- WHAT THIS TASK INVOLVES:
Find where "(294, 428) = (196, 266): turquoise" appears in the entries below. That line and all lines after it, through the last, are to be duplicated exactly, with nothing else.

(Scene difference descriptions)
==========
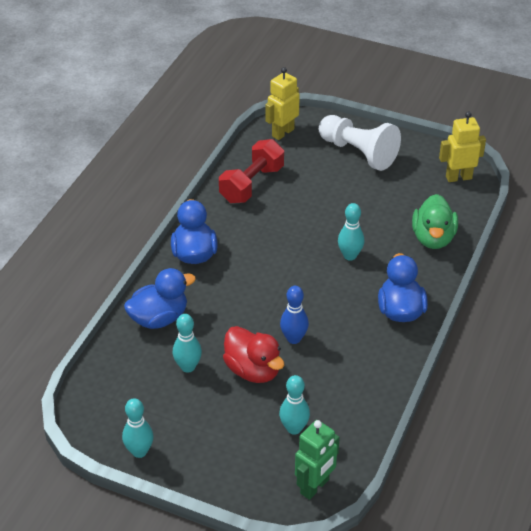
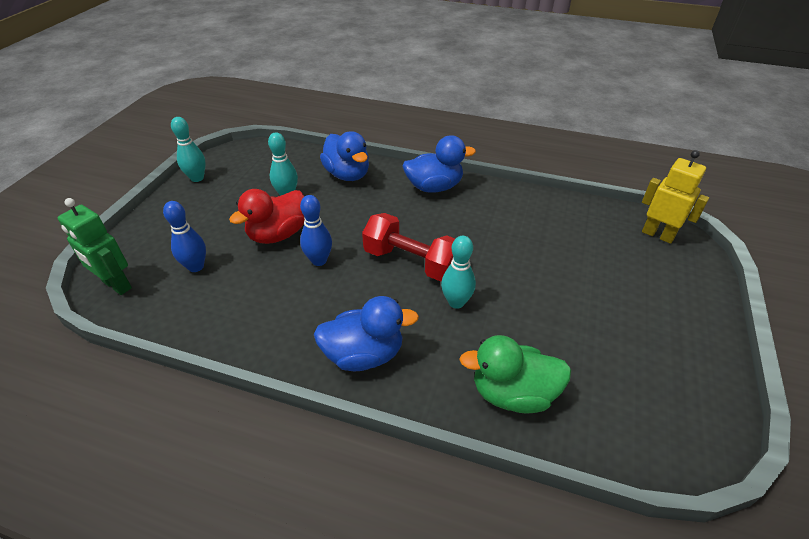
camera: 85 degrees right, 0 degrees up
(251, 184) = (553, 216): red dumbbell -> red dumbbell (411, 262)
(294, 428) = (196, 266): turquoise bowling pin -> blue bowling pin
(358, 153) = (660, 305): white pawn -> none
(458, 177) = (670, 432): yellow robot -> none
==========
- SOLUTION TO THE EXERCISE:
(294, 428) = (196, 266): turquoise bowling pin -> blue bowling pin
(358, 153) = (660, 305): white pawn -> none
(458, 177) = (670, 432): yellow robot -> none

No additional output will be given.